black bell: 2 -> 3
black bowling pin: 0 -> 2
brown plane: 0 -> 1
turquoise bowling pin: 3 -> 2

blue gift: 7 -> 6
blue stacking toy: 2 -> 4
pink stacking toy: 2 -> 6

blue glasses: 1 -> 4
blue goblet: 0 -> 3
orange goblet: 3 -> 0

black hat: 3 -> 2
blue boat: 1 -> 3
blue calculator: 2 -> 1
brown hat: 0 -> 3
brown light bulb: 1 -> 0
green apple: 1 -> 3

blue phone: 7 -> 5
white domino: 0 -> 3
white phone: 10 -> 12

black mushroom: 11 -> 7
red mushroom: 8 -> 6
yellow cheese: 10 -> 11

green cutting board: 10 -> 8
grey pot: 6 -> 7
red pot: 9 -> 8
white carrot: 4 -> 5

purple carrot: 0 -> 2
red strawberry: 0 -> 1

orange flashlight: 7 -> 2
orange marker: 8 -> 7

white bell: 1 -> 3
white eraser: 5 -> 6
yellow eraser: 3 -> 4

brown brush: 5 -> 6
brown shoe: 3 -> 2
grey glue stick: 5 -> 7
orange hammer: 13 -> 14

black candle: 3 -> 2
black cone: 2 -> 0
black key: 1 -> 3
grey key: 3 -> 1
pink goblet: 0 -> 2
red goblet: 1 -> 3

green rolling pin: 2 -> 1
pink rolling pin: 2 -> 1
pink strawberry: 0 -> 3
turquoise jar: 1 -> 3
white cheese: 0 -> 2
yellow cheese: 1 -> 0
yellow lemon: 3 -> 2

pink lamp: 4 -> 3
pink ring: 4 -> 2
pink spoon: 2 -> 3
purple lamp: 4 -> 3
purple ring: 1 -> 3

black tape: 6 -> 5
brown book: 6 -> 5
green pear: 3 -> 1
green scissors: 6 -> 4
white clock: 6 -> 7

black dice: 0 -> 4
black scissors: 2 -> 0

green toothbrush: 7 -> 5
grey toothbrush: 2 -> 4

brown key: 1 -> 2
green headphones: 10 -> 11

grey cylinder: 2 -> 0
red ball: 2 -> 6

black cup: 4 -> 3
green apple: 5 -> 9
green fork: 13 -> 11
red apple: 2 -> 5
==*==
=== EXERCISE BRIEF ===
Report every line above that has the string "purple" in it.

=== SOLVED PROBLEM ===
purple carrot: 0 -> 2
purple lamp: 4 -> 3
purple ring: 1 -> 3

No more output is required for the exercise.